▶ _Extracted entries_:
_ _ _

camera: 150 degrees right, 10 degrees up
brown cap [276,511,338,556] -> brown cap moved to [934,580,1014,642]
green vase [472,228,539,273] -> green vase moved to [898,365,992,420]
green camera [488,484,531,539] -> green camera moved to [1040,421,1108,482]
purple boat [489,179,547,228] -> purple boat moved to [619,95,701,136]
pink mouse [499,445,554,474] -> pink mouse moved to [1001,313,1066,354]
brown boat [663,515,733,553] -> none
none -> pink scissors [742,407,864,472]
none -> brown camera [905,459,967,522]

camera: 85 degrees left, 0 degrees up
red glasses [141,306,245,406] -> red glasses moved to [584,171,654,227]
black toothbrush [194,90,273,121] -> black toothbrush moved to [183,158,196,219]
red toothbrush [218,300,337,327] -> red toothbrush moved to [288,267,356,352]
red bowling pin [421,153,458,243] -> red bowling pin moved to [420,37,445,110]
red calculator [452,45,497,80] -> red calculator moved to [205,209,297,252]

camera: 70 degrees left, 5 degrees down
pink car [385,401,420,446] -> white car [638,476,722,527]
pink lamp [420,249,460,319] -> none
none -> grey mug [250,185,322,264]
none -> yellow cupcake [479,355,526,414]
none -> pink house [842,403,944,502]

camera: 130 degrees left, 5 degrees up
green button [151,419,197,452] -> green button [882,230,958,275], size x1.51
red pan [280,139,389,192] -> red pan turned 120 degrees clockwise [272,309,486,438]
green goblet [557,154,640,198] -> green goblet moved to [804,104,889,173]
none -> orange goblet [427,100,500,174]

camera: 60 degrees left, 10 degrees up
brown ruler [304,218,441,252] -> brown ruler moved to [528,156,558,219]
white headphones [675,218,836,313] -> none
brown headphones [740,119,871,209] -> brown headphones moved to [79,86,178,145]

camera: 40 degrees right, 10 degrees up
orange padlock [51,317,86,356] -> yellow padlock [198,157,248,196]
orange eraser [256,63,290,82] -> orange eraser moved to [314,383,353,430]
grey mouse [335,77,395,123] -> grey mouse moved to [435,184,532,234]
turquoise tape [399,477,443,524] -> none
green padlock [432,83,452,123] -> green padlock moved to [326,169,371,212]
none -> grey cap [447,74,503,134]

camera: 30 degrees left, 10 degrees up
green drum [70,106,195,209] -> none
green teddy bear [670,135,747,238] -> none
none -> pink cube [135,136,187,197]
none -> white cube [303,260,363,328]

_ _ _

▶ _About this task_:
Copy all of the data exactly.

▶ _Solution to this exercise_:
camera: 150 degrees right, 10 degrees up
brown cap [276,511,338,556] -> brown cap moved to [934,580,1014,642]
green vase [472,228,539,273] -> green vase moved to [898,365,992,420]
green camera [488,484,531,539] -> green camera moved to [1040,421,1108,482]
purple boat [489,179,547,228] -> purple boat moved to [619,95,701,136]
pink mouse [499,445,554,474] -> pink mouse moved to [1001,313,1066,354]
brown boat [663,515,733,553] -> none
none -> pink scissors [742,407,864,472]
none -> brown camera [905,459,967,522]

camera: 85 degrees left, 0 degrees up
red glasses [141,306,245,406] -> red glasses moved to [584,171,654,227]
black toothbrush [194,90,273,121] -> black toothbrush moved to [183,158,196,219]
red toothbrush [218,300,337,327] -> red toothbrush moved to [288,267,356,352]
red bowling pin [421,153,458,243] -> red bowling pin moved to [420,37,445,110]
red calculator [452,45,497,80] -> red calculator moved to [205,209,297,252]

camera: 70 degrees left, 5 degrees down
pink car [385,401,420,446] -> white car [638,476,722,527]
pink lamp [420,249,460,319] -> none
none -> grey mug [250,185,322,264]
none -> yellow cupcake [479,355,526,414]
none -> pink house [842,403,944,502]

camera: 130 degrees left, 5 degrees up
green button [151,419,197,452] -> green button [882,230,958,275], size x1.51
red pan [280,139,389,192] -> red pan turned 120 degrees clockwise [272,309,486,438]
green goblet [557,154,640,198] -> green goblet moved to [804,104,889,173]
none -> orange goblet [427,100,500,174]

camera: 60 degrees left, 10 degrees up
brown ruler [304,218,441,252] -> brown ruler moved to [528,156,558,219]
white headphones [675,218,836,313] -> none
brown headphones [740,119,871,209] -> brown headphones moved to [79,86,178,145]

camera: 40 degrees right, 10 degrees up
orange padlock [51,317,86,356] -> yellow padlock [198,157,248,196]
orange eraser [256,63,290,82] -> orange eraser moved to [314,383,353,430]
grey mouse [335,77,395,123] -> grey mouse moved to [435,184,532,234]
turquoise tape [399,477,443,524] -> none
green padlock [432,83,452,123] -> green padlock moved to [326,169,371,212]
none -> grey cap [447,74,503,134]

camera: 30 degrees left, 10 degrees up
green drum [70,106,195,209] -> none
green teddy bear [670,135,747,238] -> none
none -> pink cube [135,136,187,197]
none -> white cube [303,260,363,328]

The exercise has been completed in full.